__EXERCISE AIM__
The answer must be a single number: how many lines in this listing hold the word "SENS".

__SOURCE MATERIAL__
──────────

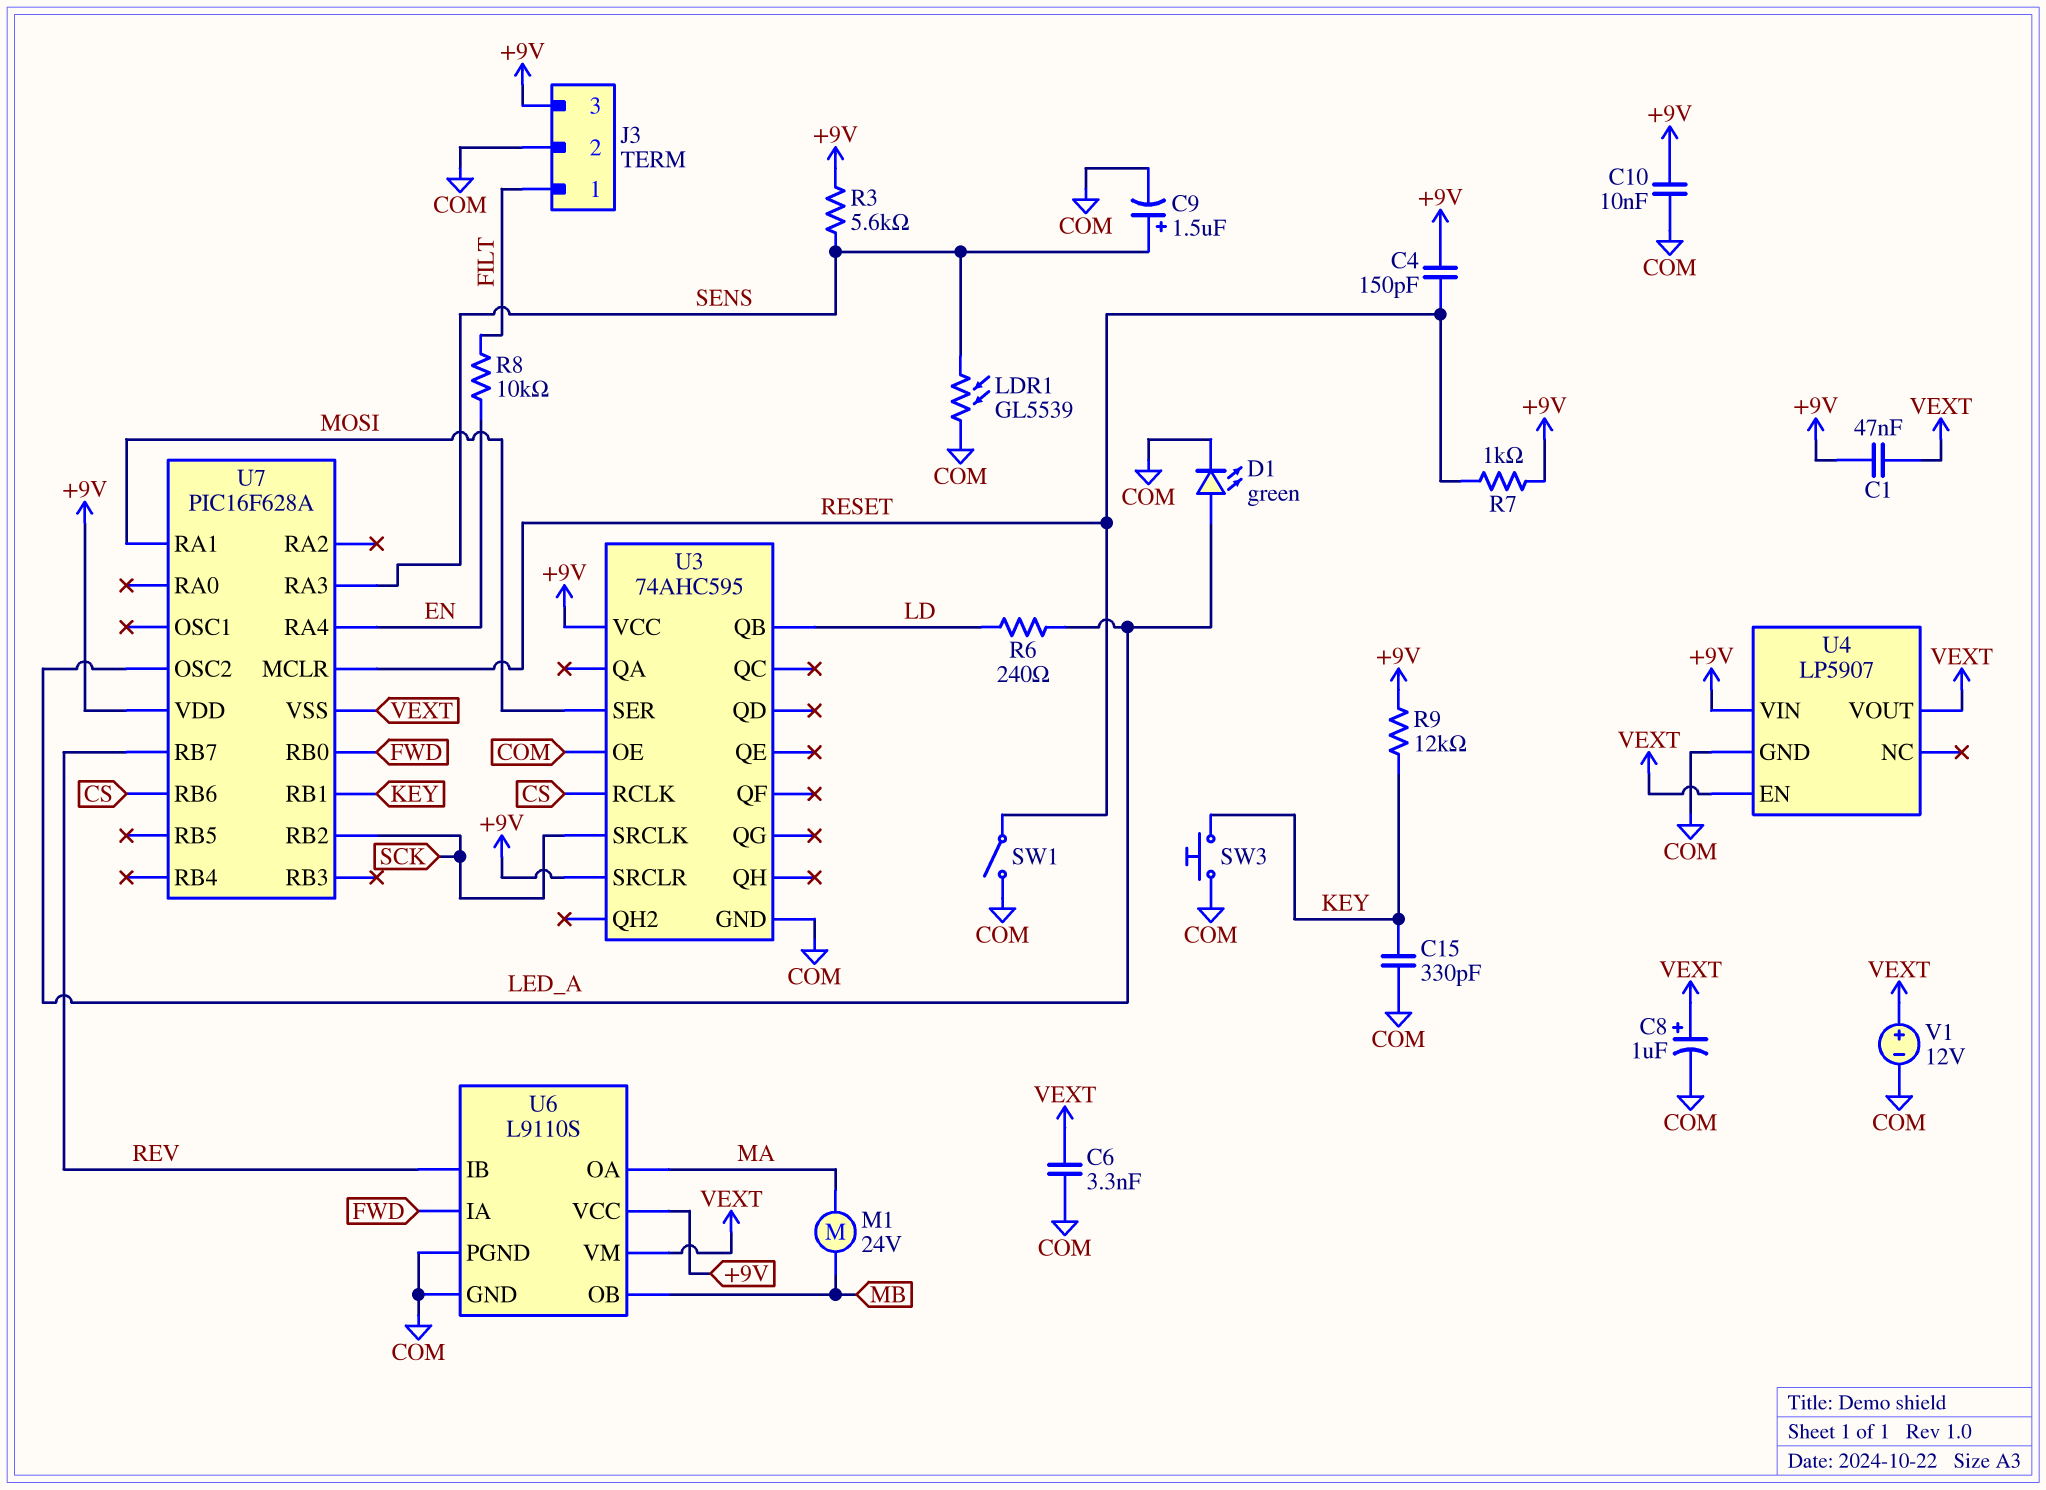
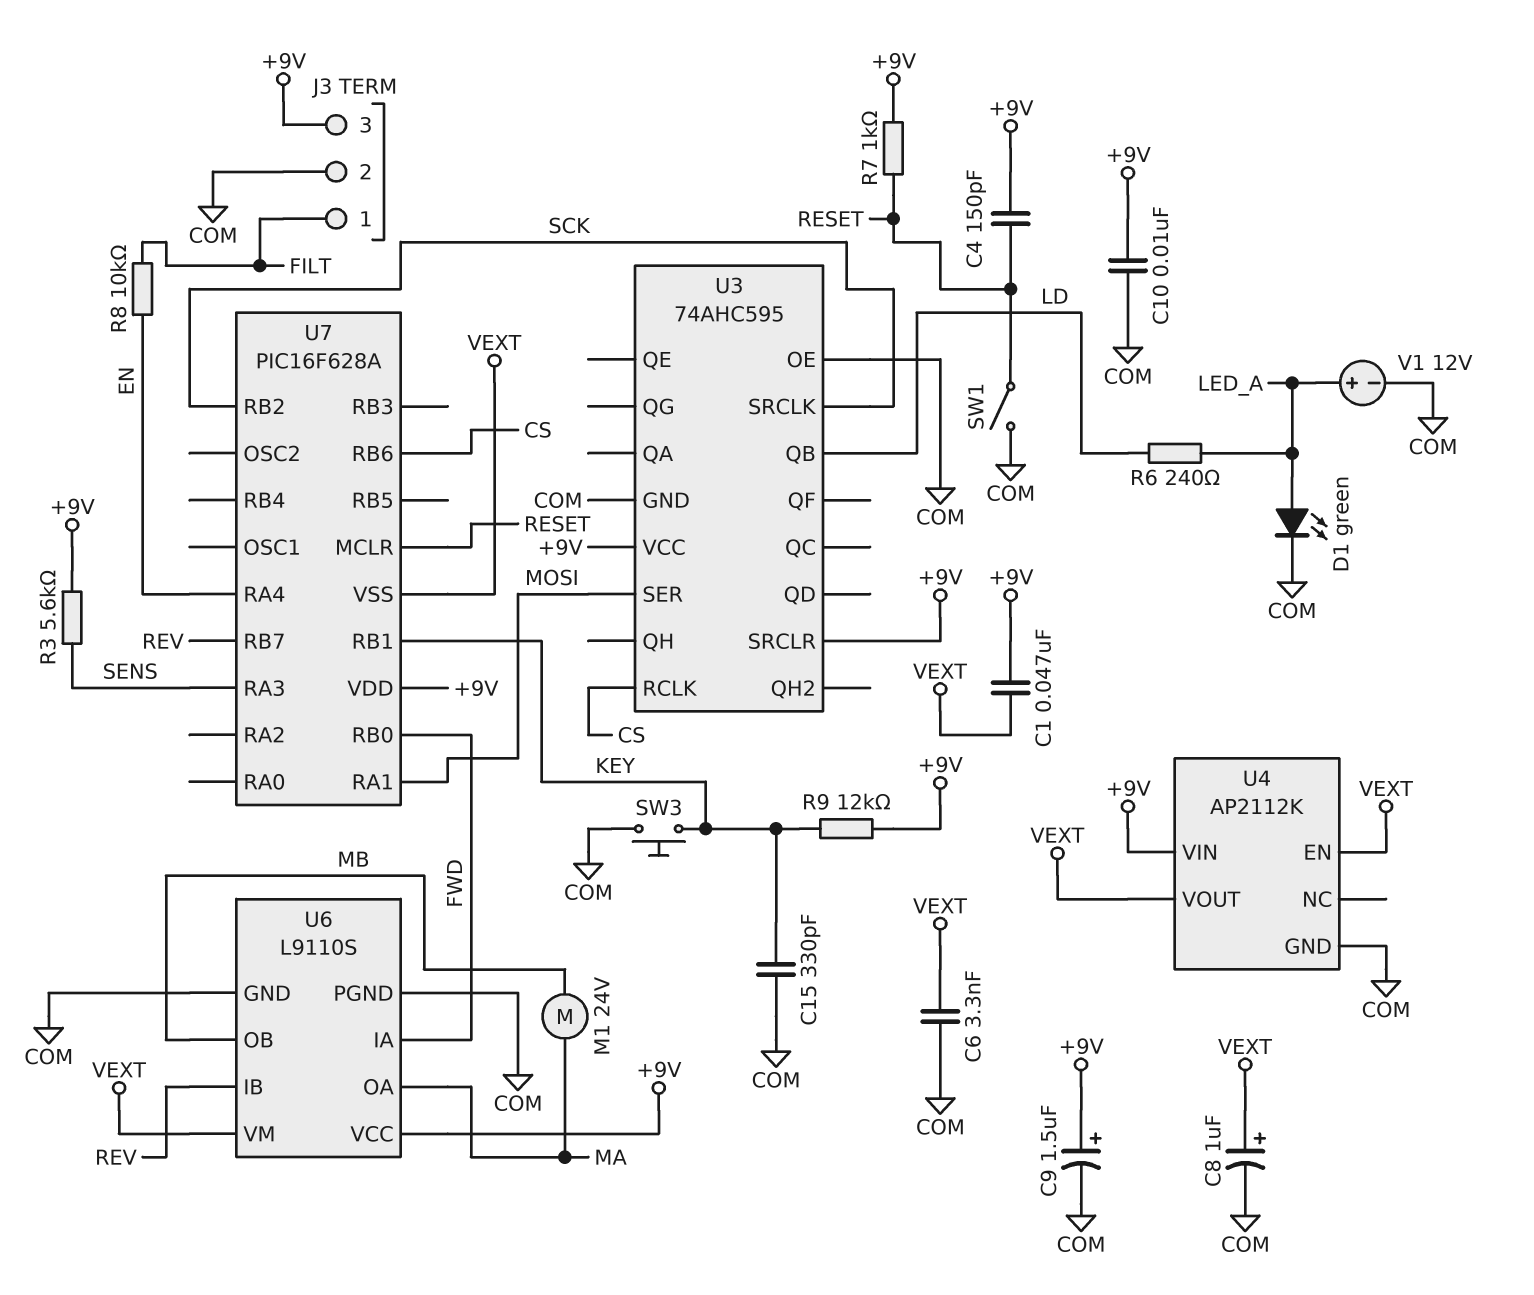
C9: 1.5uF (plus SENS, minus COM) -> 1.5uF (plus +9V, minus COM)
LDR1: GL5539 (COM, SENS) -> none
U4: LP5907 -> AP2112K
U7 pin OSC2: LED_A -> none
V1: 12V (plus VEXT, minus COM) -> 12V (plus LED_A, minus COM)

──────────

__WRITTEN RESPONSE__
2